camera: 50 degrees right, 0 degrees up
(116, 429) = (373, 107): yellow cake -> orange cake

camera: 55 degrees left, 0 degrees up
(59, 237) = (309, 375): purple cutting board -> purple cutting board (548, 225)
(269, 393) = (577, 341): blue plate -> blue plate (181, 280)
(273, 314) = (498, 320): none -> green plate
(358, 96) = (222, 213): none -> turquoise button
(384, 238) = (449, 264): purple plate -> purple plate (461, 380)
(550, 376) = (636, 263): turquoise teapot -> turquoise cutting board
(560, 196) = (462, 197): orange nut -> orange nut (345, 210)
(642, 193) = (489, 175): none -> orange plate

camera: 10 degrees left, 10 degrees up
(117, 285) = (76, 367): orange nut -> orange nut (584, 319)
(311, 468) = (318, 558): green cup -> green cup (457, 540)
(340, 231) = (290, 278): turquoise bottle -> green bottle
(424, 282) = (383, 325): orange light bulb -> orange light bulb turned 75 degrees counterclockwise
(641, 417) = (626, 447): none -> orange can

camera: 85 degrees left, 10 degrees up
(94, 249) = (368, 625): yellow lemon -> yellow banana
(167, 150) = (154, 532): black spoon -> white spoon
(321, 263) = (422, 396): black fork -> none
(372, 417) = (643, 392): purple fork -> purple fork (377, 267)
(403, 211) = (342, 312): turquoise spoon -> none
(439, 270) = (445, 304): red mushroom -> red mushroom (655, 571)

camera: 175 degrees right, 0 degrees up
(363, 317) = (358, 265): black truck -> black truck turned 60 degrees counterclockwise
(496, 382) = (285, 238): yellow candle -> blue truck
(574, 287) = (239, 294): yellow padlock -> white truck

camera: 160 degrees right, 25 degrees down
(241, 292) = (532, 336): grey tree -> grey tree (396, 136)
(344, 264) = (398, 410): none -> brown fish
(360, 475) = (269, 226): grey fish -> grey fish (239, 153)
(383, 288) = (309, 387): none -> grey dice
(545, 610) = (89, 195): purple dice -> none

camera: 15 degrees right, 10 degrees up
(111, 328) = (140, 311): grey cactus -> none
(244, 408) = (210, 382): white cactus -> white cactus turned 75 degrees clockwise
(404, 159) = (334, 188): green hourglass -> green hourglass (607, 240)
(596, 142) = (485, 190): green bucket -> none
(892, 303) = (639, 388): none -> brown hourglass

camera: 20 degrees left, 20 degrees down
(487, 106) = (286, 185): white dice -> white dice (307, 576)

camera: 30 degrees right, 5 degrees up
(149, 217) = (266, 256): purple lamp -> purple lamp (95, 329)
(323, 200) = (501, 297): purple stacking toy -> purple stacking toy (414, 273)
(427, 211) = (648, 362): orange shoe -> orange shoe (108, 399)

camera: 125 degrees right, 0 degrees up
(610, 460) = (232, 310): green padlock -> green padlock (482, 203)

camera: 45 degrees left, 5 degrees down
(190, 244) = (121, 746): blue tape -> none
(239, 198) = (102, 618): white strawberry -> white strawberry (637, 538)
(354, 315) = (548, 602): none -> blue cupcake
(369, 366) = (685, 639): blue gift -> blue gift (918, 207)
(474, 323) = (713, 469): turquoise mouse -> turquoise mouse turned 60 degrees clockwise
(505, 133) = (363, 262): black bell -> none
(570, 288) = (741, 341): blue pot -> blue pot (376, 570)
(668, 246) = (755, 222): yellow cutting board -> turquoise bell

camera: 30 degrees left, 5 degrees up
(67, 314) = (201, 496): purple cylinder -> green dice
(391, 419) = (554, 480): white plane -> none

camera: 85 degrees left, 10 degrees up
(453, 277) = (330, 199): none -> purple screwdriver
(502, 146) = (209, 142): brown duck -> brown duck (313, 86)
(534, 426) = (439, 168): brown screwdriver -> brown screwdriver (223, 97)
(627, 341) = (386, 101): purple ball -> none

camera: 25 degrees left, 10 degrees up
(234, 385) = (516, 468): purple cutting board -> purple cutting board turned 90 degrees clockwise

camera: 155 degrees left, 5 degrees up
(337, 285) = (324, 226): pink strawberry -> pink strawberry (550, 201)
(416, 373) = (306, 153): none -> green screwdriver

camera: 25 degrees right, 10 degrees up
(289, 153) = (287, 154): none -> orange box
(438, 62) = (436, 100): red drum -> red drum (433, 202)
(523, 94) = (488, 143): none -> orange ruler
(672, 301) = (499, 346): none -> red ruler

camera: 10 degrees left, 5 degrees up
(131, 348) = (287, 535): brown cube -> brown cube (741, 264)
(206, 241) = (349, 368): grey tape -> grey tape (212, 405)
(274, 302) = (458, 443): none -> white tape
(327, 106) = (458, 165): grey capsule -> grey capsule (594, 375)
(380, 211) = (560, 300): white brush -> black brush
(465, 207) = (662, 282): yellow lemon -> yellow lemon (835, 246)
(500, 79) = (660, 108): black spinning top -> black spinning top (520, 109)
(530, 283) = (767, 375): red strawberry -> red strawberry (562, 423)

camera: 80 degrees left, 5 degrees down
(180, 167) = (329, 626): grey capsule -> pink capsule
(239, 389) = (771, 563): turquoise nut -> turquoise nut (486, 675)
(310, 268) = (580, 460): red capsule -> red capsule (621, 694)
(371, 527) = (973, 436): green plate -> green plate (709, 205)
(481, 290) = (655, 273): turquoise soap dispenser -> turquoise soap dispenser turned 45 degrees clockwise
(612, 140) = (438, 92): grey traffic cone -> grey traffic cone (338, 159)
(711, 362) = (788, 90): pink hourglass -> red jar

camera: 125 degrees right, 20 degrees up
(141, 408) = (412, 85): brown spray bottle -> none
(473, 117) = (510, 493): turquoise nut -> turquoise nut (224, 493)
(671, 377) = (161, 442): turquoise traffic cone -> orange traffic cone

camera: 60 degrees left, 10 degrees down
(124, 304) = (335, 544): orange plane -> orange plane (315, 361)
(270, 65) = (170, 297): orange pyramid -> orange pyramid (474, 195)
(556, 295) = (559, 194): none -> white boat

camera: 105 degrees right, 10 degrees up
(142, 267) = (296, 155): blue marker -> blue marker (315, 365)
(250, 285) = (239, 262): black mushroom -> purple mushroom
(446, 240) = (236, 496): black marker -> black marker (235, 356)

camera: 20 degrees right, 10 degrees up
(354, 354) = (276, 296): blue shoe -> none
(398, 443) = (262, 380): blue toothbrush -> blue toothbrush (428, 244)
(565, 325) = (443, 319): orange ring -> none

# # #

Without omitting anything, output the entries exactly.

● **SOLUTION TO THIS PROBLEM**:
camera: 50 degrees right, 0 degrees up
(116, 429) = (373, 107): yellow cake -> orange cake

camera: 55 degrees left, 0 degrees up
(59, 237) = (309, 375): purple cutting board -> purple cutting board (548, 225)
(269, 393) = (577, 341): blue plate -> blue plate (181, 280)
(273, 314) = (498, 320): none -> green plate
(358, 96) = (222, 213): none -> turquoise button
(384, 238) = (449, 264): purple plate -> purple plate (461, 380)
(550, 376) = (636, 263): turquoise teapot -> turquoise cutting board
(560, 196) = (462, 197): orange nut -> orange nut (345, 210)
(642, 193) = (489, 175): none -> orange plate

camera: 10 degrees left, 10 degrees up
(117, 285) = (76, 367): orange nut -> orange nut (584, 319)
(311, 468) = (318, 558): green cup -> green cup (457, 540)
(340, 231) = (290, 278): turquoise bottle -> green bottle
(424, 282) = (383, 325): orange light bulb -> orange light bulb turned 75 degrees counterclockwise
(641, 417) = (626, 447): none -> orange can

camera: 85 degrees left, 10 degrees up
(94, 249) = (368, 625): yellow lemon -> yellow banana
(167, 150) = (154, 532): black spoon -> white spoon
(321, 263) = (422, 396): black fork -> none
(372, 417) = (643, 392): purple fork -> purple fork (377, 267)
(403, 211) = (342, 312): turquoise spoon -> none
(439, 270) = (445, 304): red mushroom -> red mushroom (655, 571)

camera: 175 degrees right, 0 degrees up
(363, 317) = (358, 265): black truck -> black truck turned 60 degrees counterclockwise
(496, 382) = (285, 238): yellow candle -> blue truck
(574, 287) = (239, 294): yellow padlock -> white truck

camera: 160 degrees right, 25 degrees down
(241, 292) = (532, 336): grey tree -> grey tree (396, 136)
(344, 264) = (398, 410): none -> brown fish
(360, 475) = (269, 226): grey fish -> grey fish (239, 153)
(383, 288) = (309, 387): none -> grey dice
(545, 610) = (89, 195): purple dice -> none

camera: 15 degrees right, 10 degrees up
(111, 328) = (140, 311): grey cactus -> none
(244, 408) = (210, 382): white cactus -> white cactus turned 75 degrees clockwise
(404, 159) = (334, 188): green hourglass -> green hourglass (607, 240)
(596, 142) = (485, 190): green bucket -> none
(892, 303) = (639, 388): none -> brown hourglass

camera: 20 degrees left, 20 degrees down
(487, 106) = (286, 185): white dice -> white dice (307, 576)

camera: 30 degrees right, 5 degrees up
(149, 217) = (266, 256): purple lamp -> purple lamp (95, 329)
(323, 200) = (501, 297): purple stacking toy -> purple stacking toy (414, 273)
(427, 211) = (648, 362): orange shoe -> orange shoe (108, 399)

camera: 125 degrees right, 0 degrees up
(610, 460) = (232, 310): green padlock -> green padlock (482, 203)

camera: 45 degrees left, 5 degrees down
(190, 244) = (121, 746): blue tape -> none
(239, 198) = (102, 618): white strawberry -> white strawberry (637, 538)
(354, 315) = (548, 602): none -> blue cupcake
(369, 366) = (685, 639): blue gift -> blue gift (918, 207)
(474, 323) = (713, 469): turquoise mouse -> turquoise mouse turned 60 degrees clockwise
(505, 133) = (363, 262): black bell -> none
(570, 288) = (741, 341): blue pot -> blue pot (376, 570)
(668, 246) = (755, 222): yellow cutting board -> turquoise bell

camera: 30 degrees left, 5 degrees up
(67, 314) = (201, 496): purple cylinder -> green dice
(391, 419) = (554, 480): white plane -> none

camera: 85 degrees left, 10 degrees up
(453, 277) = (330, 199): none -> purple screwdriver
(502, 146) = (209, 142): brown duck -> brown duck (313, 86)
(534, 426) = (439, 168): brown screwdriver -> brown screwdriver (223, 97)
(627, 341) = (386, 101): purple ball -> none

camera: 25 degrees left, 10 degrees up
(234, 385) = (516, 468): purple cutting board -> purple cutting board turned 90 degrees clockwise

camera: 155 degrees left, 5 degrees up
(337, 285) = (324, 226): pink strawberry -> pink strawberry (550, 201)
(416, 373) = (306, 153): none -> green screwdriver

camera: 25 degrees right, 10 degrees up
(289, 153) = (287, 154): none -> orange box
(438, 62) = (436, 100): red drum -> red drum (433, 202)
(523, 94) = (488, 143): none -> orange ruler
(672, 301) = (499, 346): none -> red ruler

camera: 10 degrees left, 5 degrees up
(131, 348) = (287, 535): brown cube -> brown cube (741, 264)
(206, 241) = (349, 368): grey tape -> grey tape (212, 405)
(274, 302) = (458, 443): none -> white tape
(327, 106) = (458, 165): grey capsule -> grey capsule (594, 375)
(380, 211) = (560, 300): white brush -> black brush
(465, 207) = (662, 282): yellow lemon -> yellow lemon (835, 246)
(500, 79) = (660, 108): black spinning top -> black spinning top (520, 109)
(530, 283) = (767, 375): red strawberry -> red strawberry (562, 423)

camera: 80 degrees left, 5 degrees down
(180, 167) = (329, 626): grey capsule -> pink capsule
(239, 389) = (771, 563): turquoise nut -> turquoise nut (486, 675)
(310, 268) = (580, 460): red capsule -> red capsule (621, 694)
(371, 527) = (973, 436): green plate -> green plate (709, 205)
(481, 290) = (655, 273): turquoise soap dispenser -> turquoise soap dispenser turned 45 degrees clockwise
(612, 140) = (438, 92): grey traffic cone -> grey traffic cone (338, 159)
(711, 362) = (788, 90): pink hourglass -> red jar

camera: 125 degrees right, 20 degrees up
(141, 408) = (412, 85): brown spray bottle -> none
(473, 117) = (510, 493): turquoise nut -> turquoise nut (224, 493)
(671, 377) = (161, 442): turquoise traffic cone -> orange traffic cone

camera: 60 degrees left, 10 degrees down
(124, 304) = (335, 544): orange plane -> orange plane (315, 361)
(270, 65) = (170, 297): orange pyramid -> orange pyramid (474, 195)
(556, 295) = (559, 194): none -> white boat

camera: 105 degrees right, 10 degrees up
(142, 267) = (296, 155): blue marker -> blue marker (315, 365)
(250, 285) = (239, 262): black mushroom -> purple mushroom
(446, 240) = (236, 496): black marker -> black marker (235, 356)

camera: 20 degrees right, 10 degrees up
(354, 354) = (276, 296): blue shoe -> none
(398, 443) = (262, 380): blue toothbrush -> blue toothbrush (428, 244)
(565, 325) = (443, 319): orange ring -> none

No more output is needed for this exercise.